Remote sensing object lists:
• • •

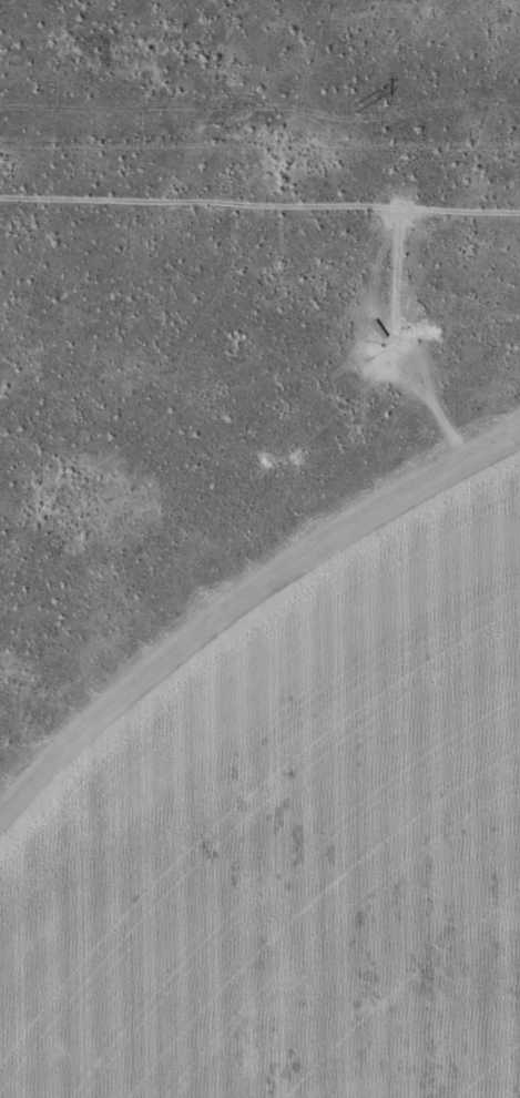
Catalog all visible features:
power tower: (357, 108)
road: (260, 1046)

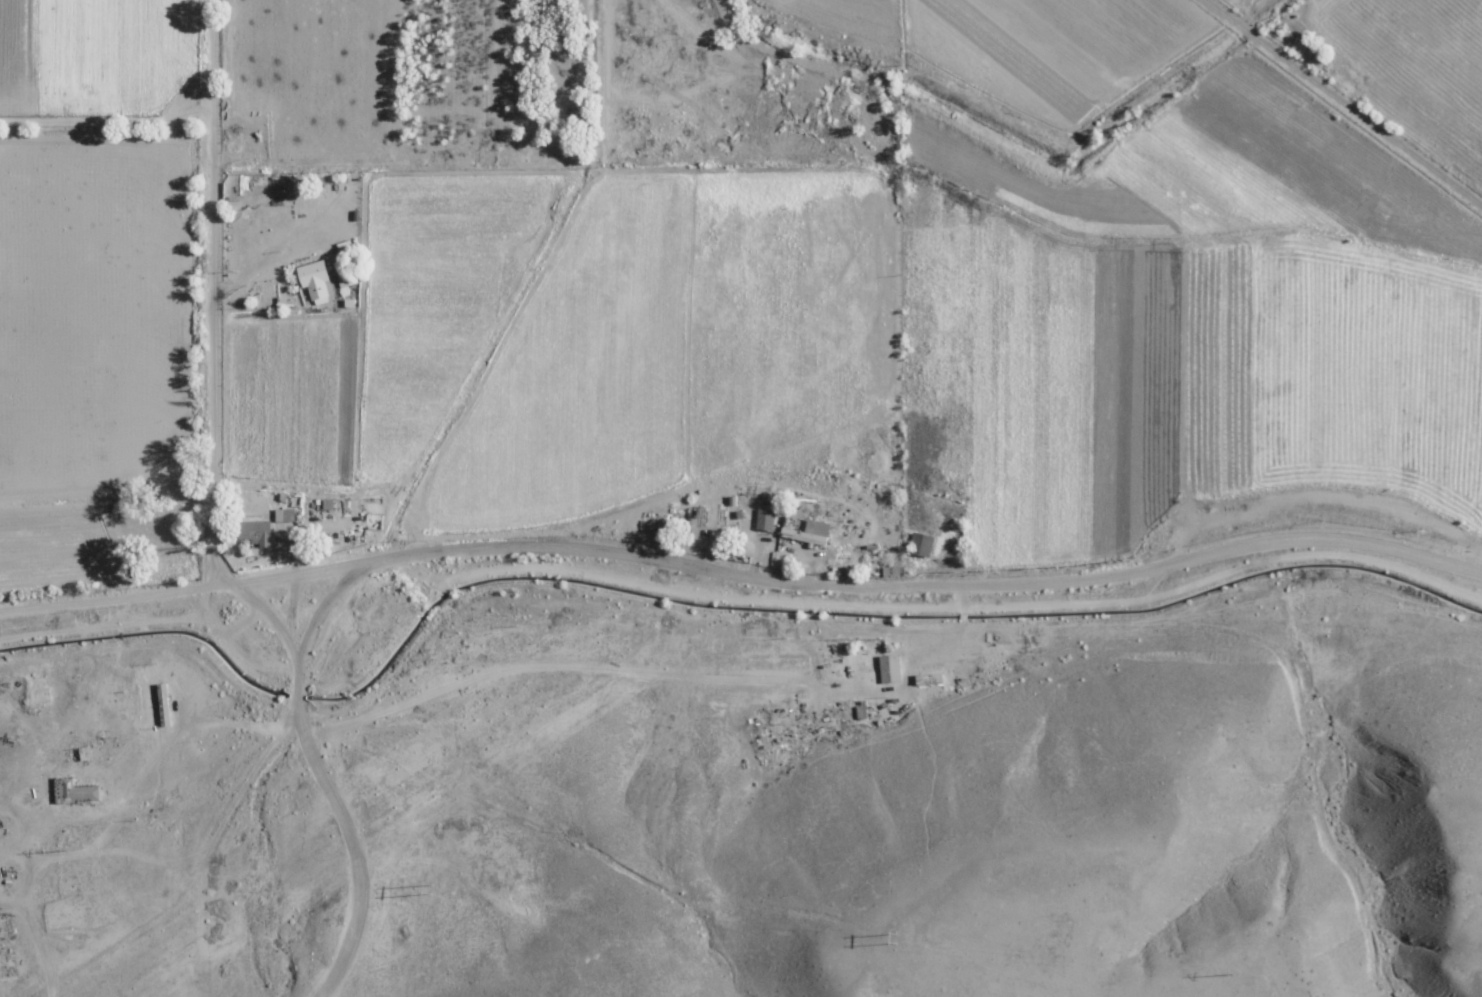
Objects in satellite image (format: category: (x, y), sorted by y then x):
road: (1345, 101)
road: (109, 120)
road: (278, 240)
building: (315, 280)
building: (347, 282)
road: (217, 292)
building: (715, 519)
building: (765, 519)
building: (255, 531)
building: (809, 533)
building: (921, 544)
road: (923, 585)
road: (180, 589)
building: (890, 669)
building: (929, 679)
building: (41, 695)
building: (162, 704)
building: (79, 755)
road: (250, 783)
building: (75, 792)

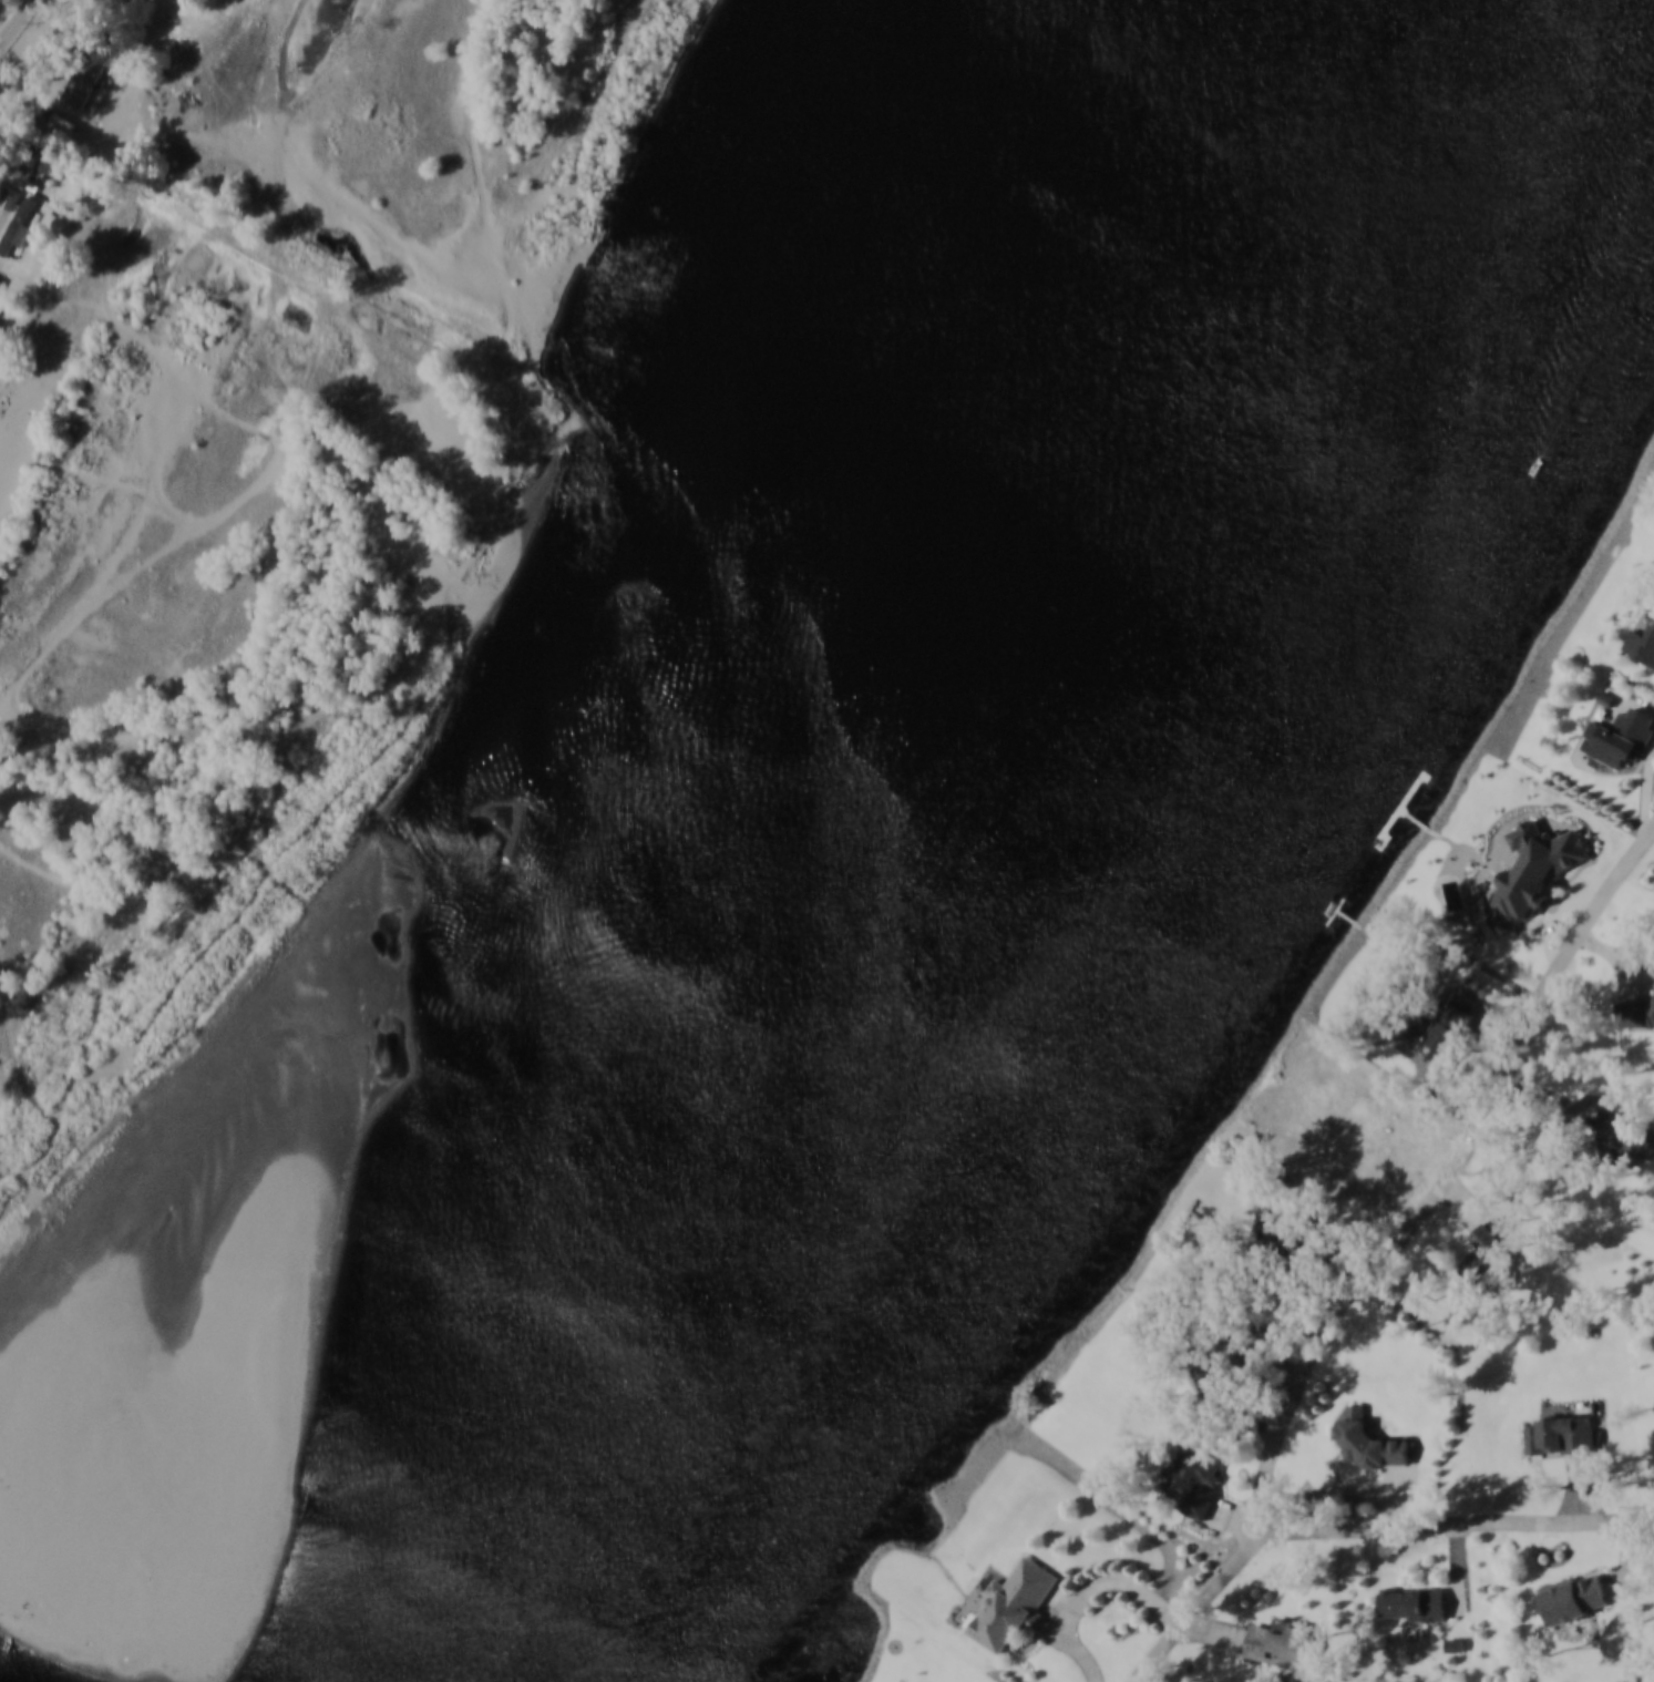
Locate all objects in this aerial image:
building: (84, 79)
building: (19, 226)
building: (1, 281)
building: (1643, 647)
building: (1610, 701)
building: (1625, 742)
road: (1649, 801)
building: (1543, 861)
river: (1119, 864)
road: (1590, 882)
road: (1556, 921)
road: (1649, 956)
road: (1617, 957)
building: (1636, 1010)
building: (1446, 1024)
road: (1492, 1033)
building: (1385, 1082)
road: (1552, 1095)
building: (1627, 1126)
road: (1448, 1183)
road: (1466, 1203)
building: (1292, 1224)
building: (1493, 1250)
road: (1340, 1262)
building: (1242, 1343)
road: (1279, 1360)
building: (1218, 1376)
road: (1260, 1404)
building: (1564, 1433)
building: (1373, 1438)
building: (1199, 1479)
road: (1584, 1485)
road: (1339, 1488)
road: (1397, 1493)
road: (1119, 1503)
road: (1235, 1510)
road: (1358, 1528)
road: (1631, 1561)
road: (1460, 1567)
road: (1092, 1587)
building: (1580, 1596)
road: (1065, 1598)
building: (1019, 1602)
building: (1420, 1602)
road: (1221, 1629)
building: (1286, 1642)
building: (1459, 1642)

• • •

Transcribe every record above exactly as written, leaving out any pictures.

Catalog all visible features:
power tower: (357, 108)
road: (260, 1046)

Objects in satellite image (format: category: (x, y), sorted by y then x):
road: (1345, 101)
road: (109, 120)
road: (278, 240)
building: (315, 280)
building: (347, 282)
road: (217, 292)
building: (715, 519)
building: (765, 519)
building: (255, 531)
building: (809, 533)
building: (921, 544)
road: (923, 585)
road: (180, 589)
building: (890, 669)
building: (929, 679)
building: (41, 695)
building: (162, 704)
building: (79, 755)
road: (250, 783)
building: (75, 792)

Locate all objects in this aerial image:
building: (84, 79)
building: (19, 226)
building: (1, 281)
building: (1643, 647)
building: (1610, 701)
building: (1625, 742)
road: (1649, 801)
building: (1543, 861)
river: (1119, 864)
road: (1590, 882)
road: (1556, 921)
road: (1649, 956)
road: (1617, 957)
building: (1636, 1010)
building: (1446, 1024)
road: (1492, 1033)
building: (1385, 1082)
road: (1552, 1095)
building: (1627, 1126)
road: (1448, 1183)
road: (1466, 1203)
building: (1292, 1224)
building: (1493, 1250)
road: (1340, 1262)
building: (1242, 1343)
road: (1279, 1360)
building: (1218, 1376)
road: (1260, 1404)
building: (1564, 1433)
building: (1373, 1438)
building: (1199, 1479)
road: (1584, 1485)
road: (1339, 1488)
road: (1397, 1493)
road: (1119, 1503)
road: (1235, 1510)
road: (1358, 1528)
road: (1631, 1561)
road: (1460, 1567)
road: (1092, 1587)
building: (1580, 1596)
road: (1065, 1598)
building: (1019, 1602)
building: (1420, 1602)
road: (1221, 1629)
building: (1286, 1642)
building: (1459, 1642)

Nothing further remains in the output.